### Written exercise:
Turn every line in the records below into a numbered list, one item per line, and skip any blank lines.

### Records to use:

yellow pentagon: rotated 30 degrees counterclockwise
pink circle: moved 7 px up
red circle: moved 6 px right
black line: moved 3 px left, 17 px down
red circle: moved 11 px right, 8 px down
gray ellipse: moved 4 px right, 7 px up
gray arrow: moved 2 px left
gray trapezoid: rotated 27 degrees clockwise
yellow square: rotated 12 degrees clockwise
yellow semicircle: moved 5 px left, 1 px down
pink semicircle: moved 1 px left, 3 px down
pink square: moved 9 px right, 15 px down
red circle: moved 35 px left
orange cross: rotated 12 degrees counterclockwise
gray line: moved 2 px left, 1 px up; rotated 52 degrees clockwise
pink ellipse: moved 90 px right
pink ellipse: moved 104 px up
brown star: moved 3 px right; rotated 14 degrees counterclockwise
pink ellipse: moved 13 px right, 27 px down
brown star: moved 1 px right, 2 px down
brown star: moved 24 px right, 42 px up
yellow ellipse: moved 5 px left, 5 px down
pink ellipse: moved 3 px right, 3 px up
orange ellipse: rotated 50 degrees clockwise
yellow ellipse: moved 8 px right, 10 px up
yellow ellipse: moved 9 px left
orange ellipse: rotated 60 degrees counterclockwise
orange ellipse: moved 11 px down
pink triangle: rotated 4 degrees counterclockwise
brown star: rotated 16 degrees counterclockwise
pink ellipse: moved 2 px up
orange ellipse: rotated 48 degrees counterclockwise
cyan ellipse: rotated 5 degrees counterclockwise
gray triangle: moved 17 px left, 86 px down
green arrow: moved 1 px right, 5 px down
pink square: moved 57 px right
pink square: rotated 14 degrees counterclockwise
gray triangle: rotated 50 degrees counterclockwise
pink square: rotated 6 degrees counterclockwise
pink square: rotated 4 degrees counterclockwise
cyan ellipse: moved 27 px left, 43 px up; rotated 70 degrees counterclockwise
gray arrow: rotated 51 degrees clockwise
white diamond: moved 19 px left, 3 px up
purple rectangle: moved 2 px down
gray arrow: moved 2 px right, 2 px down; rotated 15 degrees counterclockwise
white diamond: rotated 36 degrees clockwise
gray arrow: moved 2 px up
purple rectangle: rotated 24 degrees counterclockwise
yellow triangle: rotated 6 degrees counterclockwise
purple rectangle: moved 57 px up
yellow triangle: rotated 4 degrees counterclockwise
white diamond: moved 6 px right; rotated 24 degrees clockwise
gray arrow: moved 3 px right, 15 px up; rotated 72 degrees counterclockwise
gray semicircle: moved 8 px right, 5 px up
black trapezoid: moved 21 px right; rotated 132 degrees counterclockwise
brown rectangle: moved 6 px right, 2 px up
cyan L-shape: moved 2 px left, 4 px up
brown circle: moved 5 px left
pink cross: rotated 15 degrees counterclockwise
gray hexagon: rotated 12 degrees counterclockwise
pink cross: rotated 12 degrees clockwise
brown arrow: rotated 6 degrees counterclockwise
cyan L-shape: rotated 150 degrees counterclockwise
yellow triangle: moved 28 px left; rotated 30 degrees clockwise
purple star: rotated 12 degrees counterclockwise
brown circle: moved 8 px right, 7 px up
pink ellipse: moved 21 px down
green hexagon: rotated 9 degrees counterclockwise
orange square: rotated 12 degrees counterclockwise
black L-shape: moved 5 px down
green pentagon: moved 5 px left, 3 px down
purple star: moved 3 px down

### Result:
1. yellow pentagon: rotated 30 degrees counterclockwise
2. pink circle: moved 7 px up
3. red circle: moved 6 px right
4. black line: moved 3 px left, 17 px down
5. red circle: moved 11 px right, 8 px down
6. gray ellipse: moved 4 px right, 7 px up
7. gray arrow: moved 2 px left
8. gray trapezoid: rotated 27 degrees clockwise
9. yellow square: rotated 12 degrees clockwise
10. yellow semicircle: moved 5 px left, 1 px down
11. pink semicircle: moved 1 px left, 3 px down
12. pink square: moved 9 px right, 15 px down
13. red circle: moved 35 px left
14. orange cross: rotated 12 degrees counterclockwise
15. gray line: moved 2 px left, 1 px up; rotated 52 degrees clockwise
16. pink ellipse: moved 90 px right
17. pink ellipse: moved 104 px up
18. brown star: moved 3 px right; rotated 14 degrees counterclockwise
19. pink ellipse: moved 13 px right, 27 px down
20. brown star: moved 1 px right, 2 px down
21. brown star: moved 24 px right, 42 px up
22. yellow ellipse: moved 5 px left, 5 px down
23. pink ellipse: moved 3 px right, 3 px up
24. orange ellipse: rotated 50 degrees clockwise
25. yellow ellipse: moved 8 px right, 10 px up
26. yellow ellipse: moved 9 px left
27. orange ellipse: rotated 60 degrees counterclockwise
28. orange ellipse: moved 11 px down
29. pink triangle: rotated 4 degrees counterclockwise
30. brown star: rotated 16 degrees counterclockwise
31. pink ellipse: moved 2 px up
32. orange ellipse: rotated 48 degrees counterclockwise
33. cyan ellipse: rotated 5 degrees counterclockwise
34. gray triangle: moved 17 px left, 86 px down
35. green arrow: moved 1 px right, 5 px down
36. pink square: moved 57 px right
37. pink square: rotated 14 degrees counterclockwise
38. gray triangle: rotated 50 degrees counterclockwise
39. pink square: rotated 6 degrees counterclockwise
40. pink square: rotated 4 degrees counterclockwise
41. cyan ellipse: moved 27 px left, 43 px up; rotated 70 degrees counterclockwise
42. gray arrow: rotated 51 degrees clockwise
43. white diamond: moved 19 px left, 3 px up
44. purple rectangle: moved 2 px down
45. gray arrow: moved 2 px right, 2 px down; rotated 15 degrees counterclockwise
46. white diamond: rotated 36 degrees clockwise
47. gray arrow: moved 2 px up
48. purple rectangle: rotated 24 degrees counterclockwise
49. yellow triangle: rotated 6 degrees counterclockwise
50. purple rectangle: moved 57 px up
51. yellow triangle: rotated 4 degrees counterclockwise
52. white diamond: moved 6 px right; rotated 24 degrees clockwise
53. gray arrow: moved 3 px right, 15 px up; rotated 72 degrees counterclockwise
54. gray semicircle: moved 8 px right, 5 px up
55. black trapezoid: moved 21 px right; rotated 132 degrees counterclockwise
56. brown rectangle: moved 6 px right, 2 px up
57. cyan L-shape: moved 2 px left, 4 px up
58. brown circle: moved 5 px left
59. pink cross: rotated 15 degrees counterclockwise
60. gray hexagon: rotated 12 degrees counterclockwise
61. pink cross: rotated 12 degrees clockwise
62. brown arrow: rotated 6 degrees counterclockwise
63. cyan L-shape: rotated 150 degrees counterclockwise
64. yellow triangle: moved 28 px left; rotated 30 degrees clockwise
65. purple star: rotated 12 degrees counterclockwise
66. brown circle: moved 8 px right, 7 px up
67. pink ellipse: moved 21 px down
68. green hexagon: rotated 9 degrees counterclockwise
69. orange square: rotated 12 degrees counterclockwise
70. black L-shape: moved 5 px down
71. green pentagon: moved 5 px left, 3 px down
72. purple star: moved 3 px down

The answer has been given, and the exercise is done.